__Requirement__.
When you find the line with "STEPPER pin IN4: RX -> 16" among the records below, reproduce it and each line after it exactly, ending with the line with "GAS pin AO: A1 -> SCL".
Information given START
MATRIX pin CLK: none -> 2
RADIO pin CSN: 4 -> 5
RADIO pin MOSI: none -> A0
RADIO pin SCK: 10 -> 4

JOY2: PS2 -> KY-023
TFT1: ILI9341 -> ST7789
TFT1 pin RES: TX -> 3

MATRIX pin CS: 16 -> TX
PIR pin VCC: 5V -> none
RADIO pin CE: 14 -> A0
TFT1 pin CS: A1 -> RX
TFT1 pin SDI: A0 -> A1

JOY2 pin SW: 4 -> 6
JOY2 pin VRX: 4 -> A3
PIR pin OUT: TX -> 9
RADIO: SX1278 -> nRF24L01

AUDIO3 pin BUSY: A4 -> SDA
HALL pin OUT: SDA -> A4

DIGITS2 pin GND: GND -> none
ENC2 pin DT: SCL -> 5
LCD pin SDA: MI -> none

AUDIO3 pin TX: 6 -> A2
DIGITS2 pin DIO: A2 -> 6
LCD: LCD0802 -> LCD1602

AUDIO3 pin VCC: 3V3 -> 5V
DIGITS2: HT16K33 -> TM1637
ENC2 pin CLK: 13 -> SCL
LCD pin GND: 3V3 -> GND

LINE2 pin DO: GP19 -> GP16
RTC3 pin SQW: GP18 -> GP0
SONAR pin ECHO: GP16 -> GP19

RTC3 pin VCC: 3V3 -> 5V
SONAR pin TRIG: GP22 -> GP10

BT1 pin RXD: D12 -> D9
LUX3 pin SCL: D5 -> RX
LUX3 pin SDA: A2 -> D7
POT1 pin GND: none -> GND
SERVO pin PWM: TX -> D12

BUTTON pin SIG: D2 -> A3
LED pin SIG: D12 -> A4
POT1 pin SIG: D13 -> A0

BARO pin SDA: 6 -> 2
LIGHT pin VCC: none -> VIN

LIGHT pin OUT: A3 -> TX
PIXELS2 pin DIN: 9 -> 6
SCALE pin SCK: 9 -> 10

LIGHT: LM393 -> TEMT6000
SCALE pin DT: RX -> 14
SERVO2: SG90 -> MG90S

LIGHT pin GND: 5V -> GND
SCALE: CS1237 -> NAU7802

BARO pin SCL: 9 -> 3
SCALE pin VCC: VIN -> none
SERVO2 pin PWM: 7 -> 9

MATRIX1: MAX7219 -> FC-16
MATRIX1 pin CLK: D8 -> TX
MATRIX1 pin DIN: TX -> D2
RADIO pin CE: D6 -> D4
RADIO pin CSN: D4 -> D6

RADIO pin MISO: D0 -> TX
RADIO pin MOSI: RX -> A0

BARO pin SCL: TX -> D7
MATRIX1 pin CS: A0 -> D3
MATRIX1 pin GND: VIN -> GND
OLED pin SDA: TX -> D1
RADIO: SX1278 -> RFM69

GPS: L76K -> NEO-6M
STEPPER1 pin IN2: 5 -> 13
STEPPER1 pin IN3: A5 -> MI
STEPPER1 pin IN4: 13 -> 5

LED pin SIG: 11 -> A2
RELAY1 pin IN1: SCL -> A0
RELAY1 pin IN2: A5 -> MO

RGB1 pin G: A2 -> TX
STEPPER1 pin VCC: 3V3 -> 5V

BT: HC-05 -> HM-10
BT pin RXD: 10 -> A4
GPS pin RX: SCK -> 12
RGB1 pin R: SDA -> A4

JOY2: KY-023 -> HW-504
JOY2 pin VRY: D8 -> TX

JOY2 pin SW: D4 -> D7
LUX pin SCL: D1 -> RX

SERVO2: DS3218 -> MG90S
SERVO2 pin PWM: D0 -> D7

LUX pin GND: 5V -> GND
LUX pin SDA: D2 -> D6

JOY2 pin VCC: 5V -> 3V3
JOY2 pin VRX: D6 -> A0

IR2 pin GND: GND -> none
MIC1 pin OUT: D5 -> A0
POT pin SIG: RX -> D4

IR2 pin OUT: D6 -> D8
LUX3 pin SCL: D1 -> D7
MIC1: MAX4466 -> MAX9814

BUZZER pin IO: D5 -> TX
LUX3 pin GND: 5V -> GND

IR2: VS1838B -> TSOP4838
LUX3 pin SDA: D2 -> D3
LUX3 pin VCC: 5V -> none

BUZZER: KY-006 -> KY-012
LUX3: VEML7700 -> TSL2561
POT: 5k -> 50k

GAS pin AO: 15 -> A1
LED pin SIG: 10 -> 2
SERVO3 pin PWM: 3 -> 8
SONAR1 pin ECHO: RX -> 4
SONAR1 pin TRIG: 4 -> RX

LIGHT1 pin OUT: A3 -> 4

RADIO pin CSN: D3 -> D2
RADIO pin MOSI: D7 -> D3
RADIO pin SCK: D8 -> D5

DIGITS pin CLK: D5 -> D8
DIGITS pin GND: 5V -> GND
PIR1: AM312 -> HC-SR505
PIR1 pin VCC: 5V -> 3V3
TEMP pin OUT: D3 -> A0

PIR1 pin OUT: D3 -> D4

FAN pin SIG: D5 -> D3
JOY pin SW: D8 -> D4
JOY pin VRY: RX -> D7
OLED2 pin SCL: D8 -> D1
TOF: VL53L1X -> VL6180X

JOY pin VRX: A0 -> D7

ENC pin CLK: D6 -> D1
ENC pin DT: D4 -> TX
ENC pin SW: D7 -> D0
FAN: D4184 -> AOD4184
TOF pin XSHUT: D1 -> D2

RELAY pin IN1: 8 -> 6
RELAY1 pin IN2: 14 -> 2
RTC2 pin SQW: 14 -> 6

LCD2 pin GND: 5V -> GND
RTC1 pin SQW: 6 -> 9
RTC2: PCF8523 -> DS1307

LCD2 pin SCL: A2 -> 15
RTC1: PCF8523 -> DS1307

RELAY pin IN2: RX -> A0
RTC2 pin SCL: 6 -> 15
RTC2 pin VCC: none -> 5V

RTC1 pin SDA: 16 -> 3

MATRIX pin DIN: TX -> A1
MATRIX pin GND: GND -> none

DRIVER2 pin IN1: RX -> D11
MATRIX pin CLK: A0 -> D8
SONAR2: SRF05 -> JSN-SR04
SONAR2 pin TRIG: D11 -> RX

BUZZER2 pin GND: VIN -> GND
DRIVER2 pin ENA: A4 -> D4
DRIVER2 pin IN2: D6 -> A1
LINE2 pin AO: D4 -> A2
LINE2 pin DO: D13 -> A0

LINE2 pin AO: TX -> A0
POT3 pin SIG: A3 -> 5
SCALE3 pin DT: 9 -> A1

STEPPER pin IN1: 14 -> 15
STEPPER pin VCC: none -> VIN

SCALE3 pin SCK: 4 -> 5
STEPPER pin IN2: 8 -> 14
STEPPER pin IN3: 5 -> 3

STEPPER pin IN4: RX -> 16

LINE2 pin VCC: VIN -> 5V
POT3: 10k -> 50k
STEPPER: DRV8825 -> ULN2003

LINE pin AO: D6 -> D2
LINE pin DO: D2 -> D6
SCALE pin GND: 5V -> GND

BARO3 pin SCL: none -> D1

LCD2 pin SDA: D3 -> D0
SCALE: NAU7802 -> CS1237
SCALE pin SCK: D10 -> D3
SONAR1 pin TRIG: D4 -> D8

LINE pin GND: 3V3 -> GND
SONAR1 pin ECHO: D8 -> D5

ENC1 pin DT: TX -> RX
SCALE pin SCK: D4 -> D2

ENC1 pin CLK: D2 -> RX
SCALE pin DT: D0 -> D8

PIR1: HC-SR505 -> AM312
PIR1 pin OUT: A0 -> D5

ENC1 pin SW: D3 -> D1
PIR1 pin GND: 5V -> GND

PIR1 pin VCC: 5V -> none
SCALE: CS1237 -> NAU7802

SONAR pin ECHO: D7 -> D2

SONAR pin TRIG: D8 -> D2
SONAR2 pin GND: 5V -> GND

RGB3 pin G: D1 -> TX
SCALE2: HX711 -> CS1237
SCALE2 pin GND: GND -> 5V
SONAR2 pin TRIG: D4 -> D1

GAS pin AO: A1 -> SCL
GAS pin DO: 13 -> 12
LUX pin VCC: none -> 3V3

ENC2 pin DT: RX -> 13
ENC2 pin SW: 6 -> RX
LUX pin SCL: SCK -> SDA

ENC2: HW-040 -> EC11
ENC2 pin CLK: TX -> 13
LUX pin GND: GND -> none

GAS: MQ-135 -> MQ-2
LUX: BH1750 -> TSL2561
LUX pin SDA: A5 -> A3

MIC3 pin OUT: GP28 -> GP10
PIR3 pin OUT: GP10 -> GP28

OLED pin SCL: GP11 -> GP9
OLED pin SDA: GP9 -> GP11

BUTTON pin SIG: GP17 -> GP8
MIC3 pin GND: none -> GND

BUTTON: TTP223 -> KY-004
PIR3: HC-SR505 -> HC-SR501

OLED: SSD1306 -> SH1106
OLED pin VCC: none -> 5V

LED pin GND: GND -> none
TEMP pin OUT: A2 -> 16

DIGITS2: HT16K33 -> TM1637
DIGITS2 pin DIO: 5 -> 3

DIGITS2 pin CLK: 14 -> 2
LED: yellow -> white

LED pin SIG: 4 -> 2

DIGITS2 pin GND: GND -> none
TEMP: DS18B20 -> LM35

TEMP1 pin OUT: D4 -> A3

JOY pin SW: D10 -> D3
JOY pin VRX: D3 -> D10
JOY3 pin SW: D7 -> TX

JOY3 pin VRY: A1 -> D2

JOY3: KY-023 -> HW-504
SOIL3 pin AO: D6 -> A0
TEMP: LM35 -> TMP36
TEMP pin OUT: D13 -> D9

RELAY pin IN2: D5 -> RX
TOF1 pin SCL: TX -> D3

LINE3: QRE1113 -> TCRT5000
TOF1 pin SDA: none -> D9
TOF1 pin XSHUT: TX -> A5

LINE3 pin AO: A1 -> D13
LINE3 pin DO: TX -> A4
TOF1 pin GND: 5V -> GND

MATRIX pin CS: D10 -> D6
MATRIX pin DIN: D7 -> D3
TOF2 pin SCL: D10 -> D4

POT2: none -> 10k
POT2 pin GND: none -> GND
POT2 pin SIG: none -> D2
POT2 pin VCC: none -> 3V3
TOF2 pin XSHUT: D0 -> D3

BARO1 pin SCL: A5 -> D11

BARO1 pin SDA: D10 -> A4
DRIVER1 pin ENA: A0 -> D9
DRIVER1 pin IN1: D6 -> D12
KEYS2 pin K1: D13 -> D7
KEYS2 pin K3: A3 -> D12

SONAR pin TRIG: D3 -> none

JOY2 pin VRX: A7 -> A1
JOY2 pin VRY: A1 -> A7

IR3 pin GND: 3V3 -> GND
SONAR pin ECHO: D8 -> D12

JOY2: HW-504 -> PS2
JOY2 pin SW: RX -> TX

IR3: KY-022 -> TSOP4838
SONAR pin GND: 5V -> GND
Information given END
__Result of the task__.
STEPPER pin IN4: RX -> 16

LINE2 pin VCC: VIN -> 5V
POT3: 10k -> 50k
STEPPER: DRV8825 -> ULN2003

LINE pin AO: D6 -> D2
LINE pin DO: D2 -> D6
SCALE pin GND: 5V -> GND

BARO3 pin SCL: none -> D1

LCD2 pin SDA: D3 -> D0
SCALE: NAU7802 -> CS1237
SCALE pin SCK: D10 -> D3
SONAR1 pin TRIG: D4 -> D8

LINE pin GND: 3V3 -> GND
SONAR1 pin ECHO: D8 -> D5

ENC1 pin DT: TX -> RX
SCALE pin SCK: D4 -> D2

ENC1 pin CLK: D2 -> RX
SCALE pin DT: D0 -> D8

PIR1: HC-SR505 -> AM312
PIR1 pin OUT: A0 -> D5

ENC1 pin SW: D3 -> D1
PIR1 pin GND: 5V -> GND

PIR1 pin VCC: 5V -> none
SCALE: CS1237 -> NAU7802

SONAR pin ECHO: D7 -> D2

SONAR pin TRIG: D8 -> D2
SONAR2 pin GND: 5V -> GND

RGB3 pin G: D1 -> TX
SCALE2: HX711 -> CS1237
SCALE2 pin GND: GND -> 5V
SONAR2 pin TRIG: D4 -> D1

GAS pin AO: A1 -> SCL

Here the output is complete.